:: Data in this exercise ::
'''
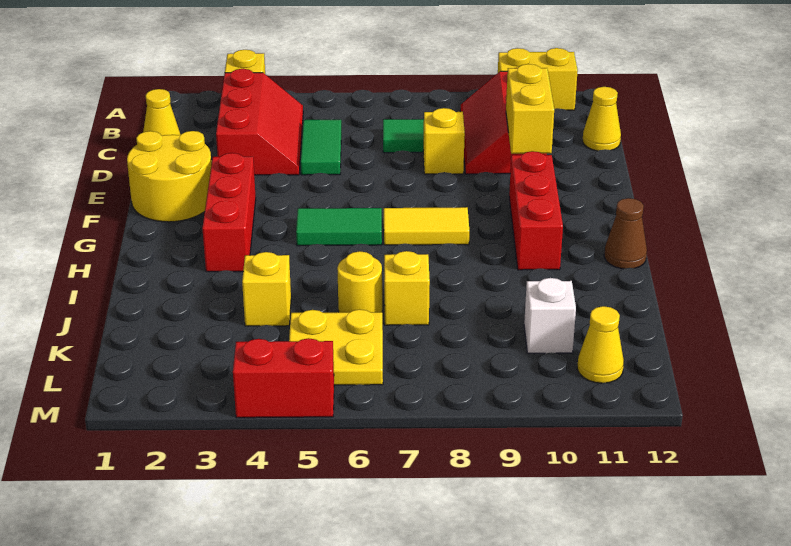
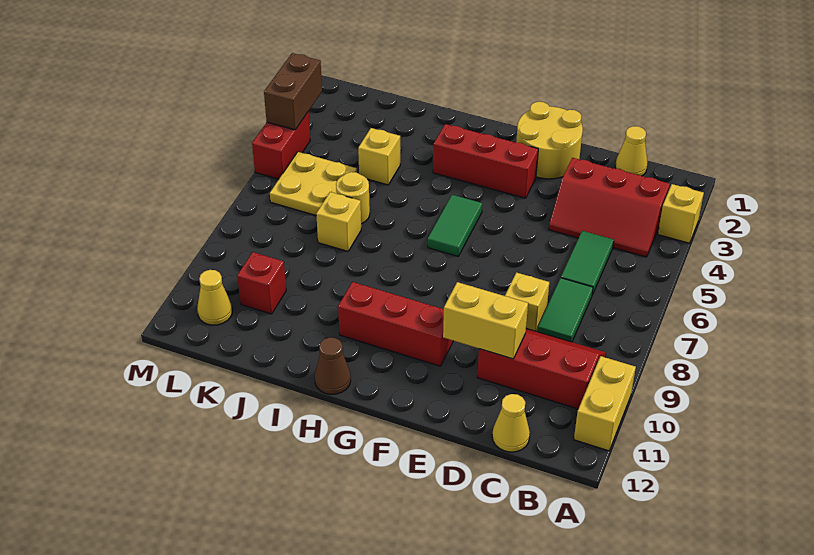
green tile C5:D5 level 1 -> green tile C5:C6 level 1
yellow tile G7:G8 level 1 -> none
white brick K10 level 1 -> red brick K10 level 1
none -> brown brick M3:M4 level 2

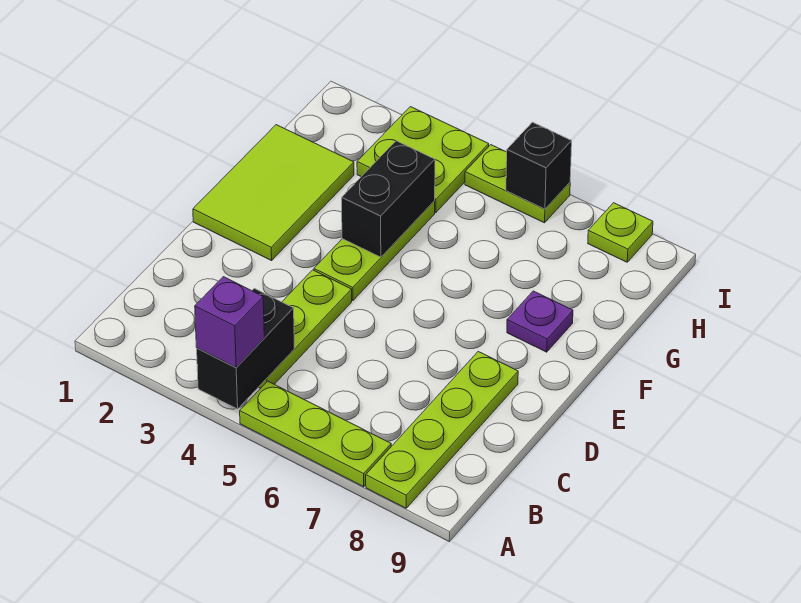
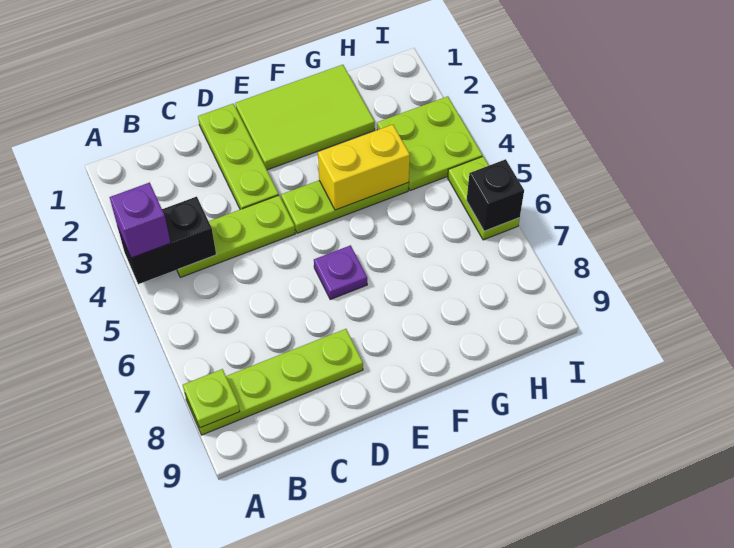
lime plate A5:A7 level 1 -> lime plate D1:D3 level 1
black brick F4:G4 level 2 -> yellow brick F4:G4 level 2
purple plate F8 level 1 -> purple plate E6 level 1
lime plate I8 level 1 -> lime plate A8 level 2

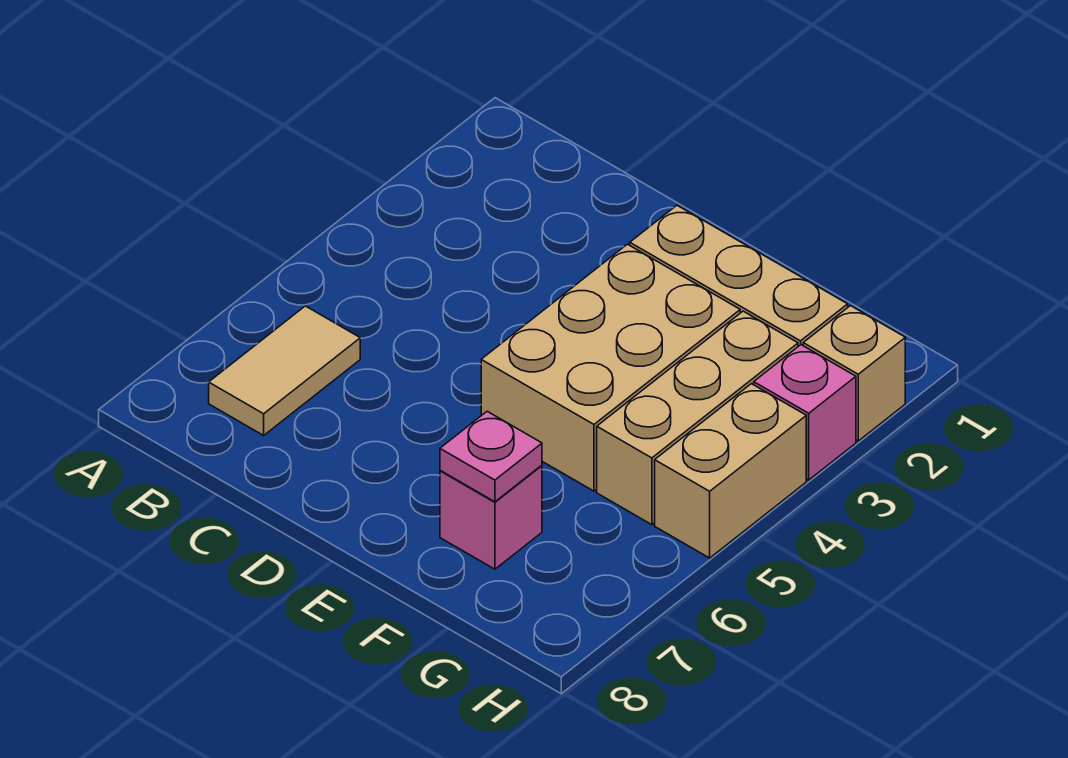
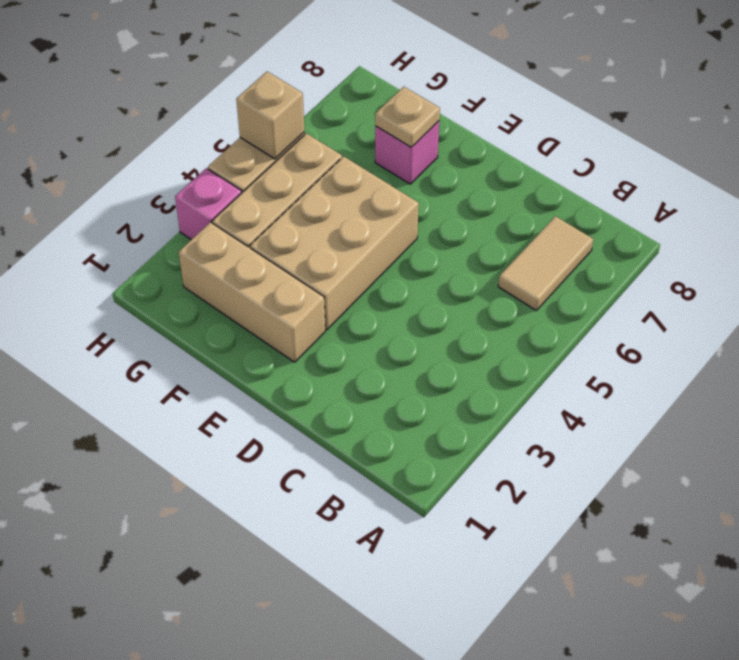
pink plate F7 level 2 -> tan plate F7 level 2
tan brick H2 level 1 -> tan brick H5 level 2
'''
:: What this task involves ::
Skip the pictures and give the entries above again word for word.

:: Response to this exercise ::
green tile C5:D5 level 1 -> green tile C5:C6 level 1
yellow tile G7:G8 level 1 -> none
white brick K10 level 1 -> red brick K10 level 1
none -> brown brick M3:M4 level 2

lime plate A5:A7 level 1 -> lime plate D1:D3 level 1
black brick F4:G4 level 2 -> yellow brick F4:G4 level 2
purple plate F8 level 1 -> purple plate E6 level 1
lime plate I8 level 1 -> lime plate A8 level 2

pink plate F7 level 2 -> tan plate F7 level 2
tan brick H2 level 1 -> tan brick H5 level 2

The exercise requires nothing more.